Data block:
────────────────

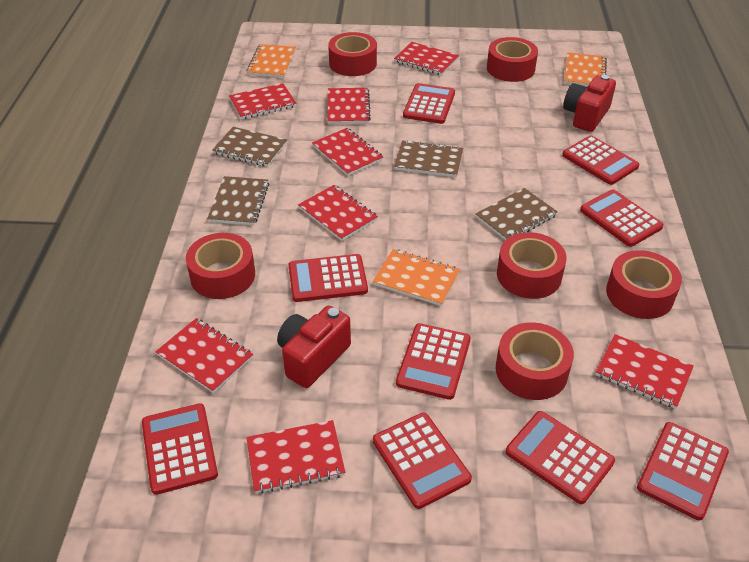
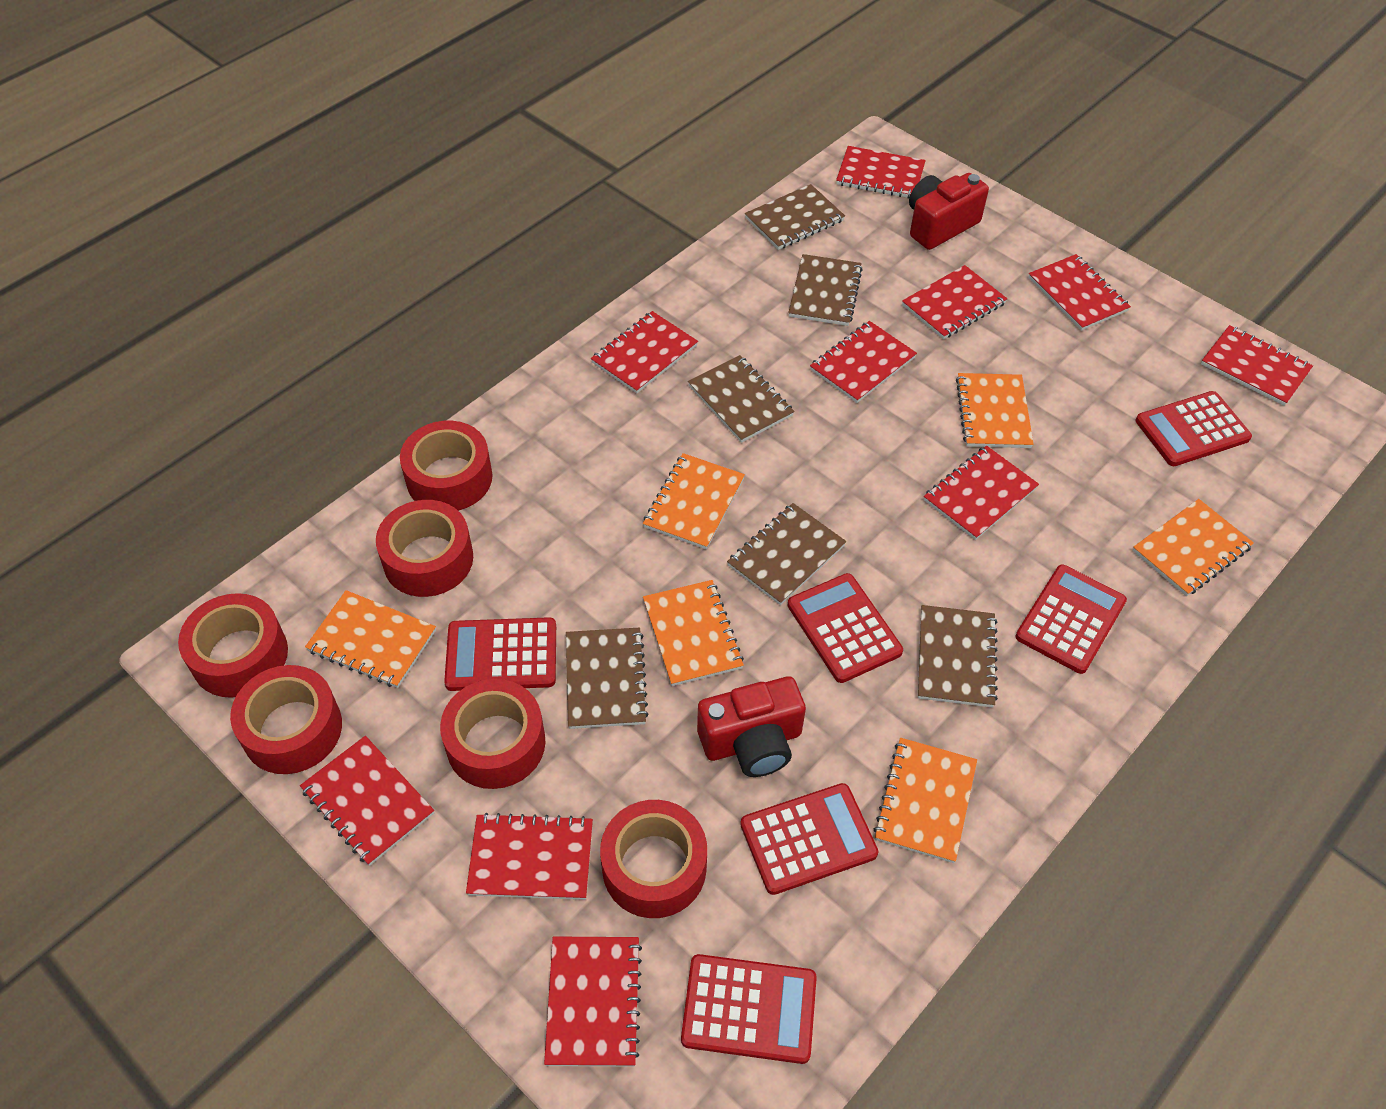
brown notebook: 4 -> 6
orange notebook: 3 -> 6
red calculator: 9 -> 6
red notebook: 8 -> 10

────────────────

Task item: Return only and exactly the lines from the one that contains "orange notebook: 3 -> 6" through the final line of the material above.

Worked solution:
orange notebook: 3 -> 6
red calculator: 9 -> 6
red notebook: 8 -> 10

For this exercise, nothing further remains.